• WHAT TO WORK ON: Keep the pictures out, and restate the listing that follows exactly as written.

• MATERIAL PROVIDED:
[Start of Attachment]

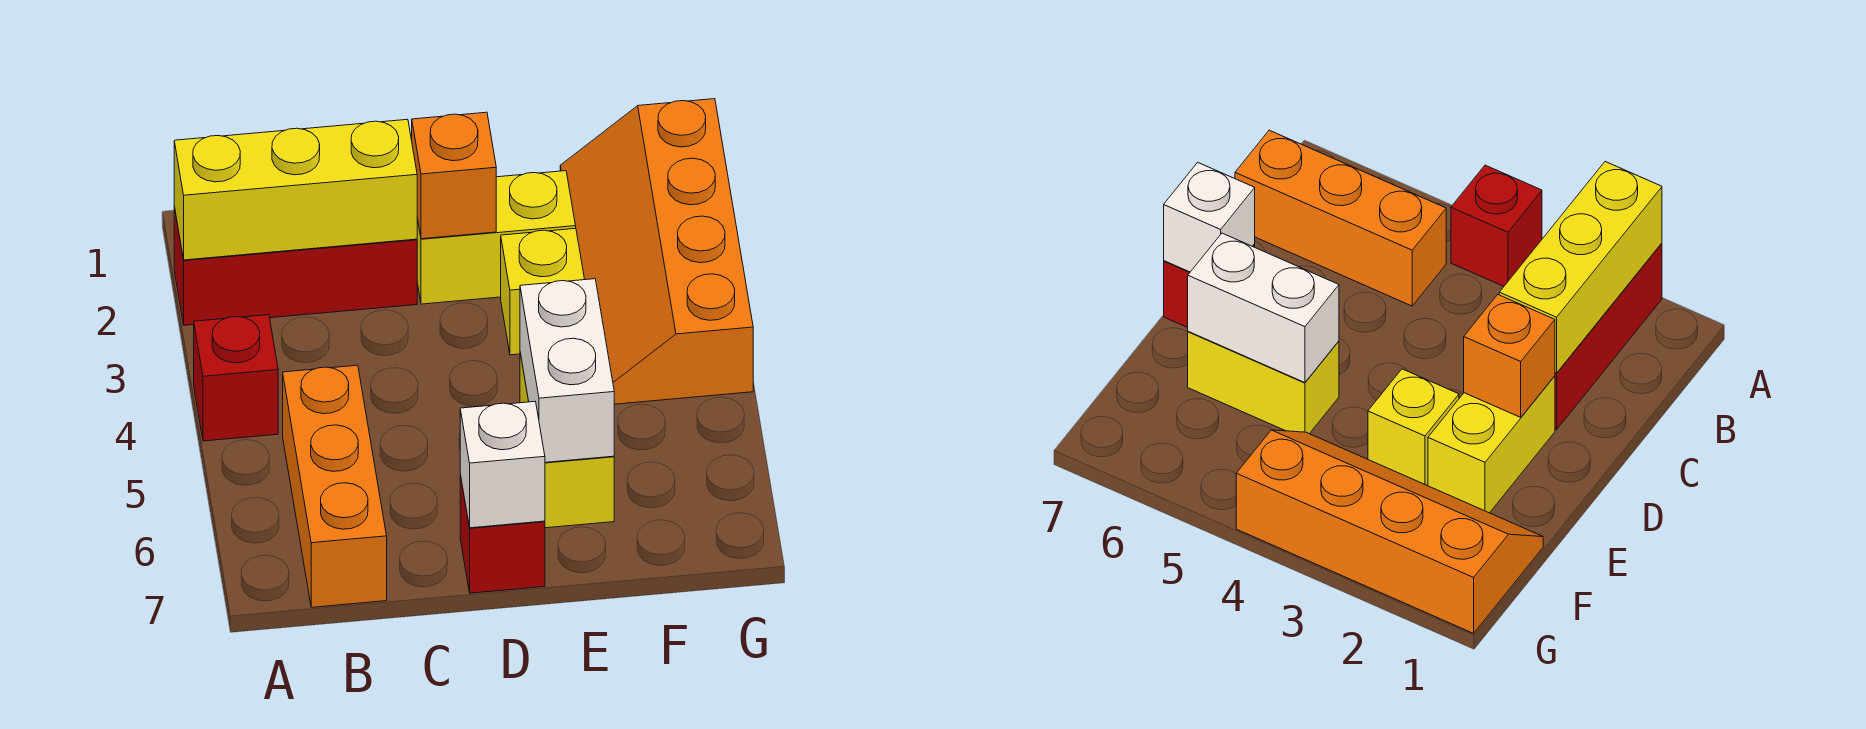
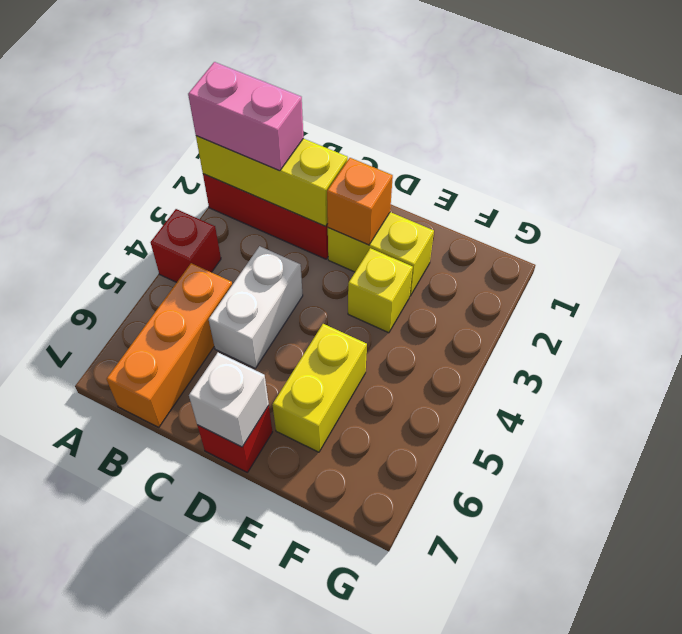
none -> pink brick A2:B2 level 3
white brick E5:E6 level 2 -> white brick C4:C5 level 1
orange slope F1:G4 level 1 top G -> none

[End of Attachment]

• SOLUTION TO THIS EXERCISE:
none -> pink brick A2:B2 level 3
white brick E5:E6 level 2 -> white brick C4:C5 level 1
orange slope F1:G4 level 1 top G -> none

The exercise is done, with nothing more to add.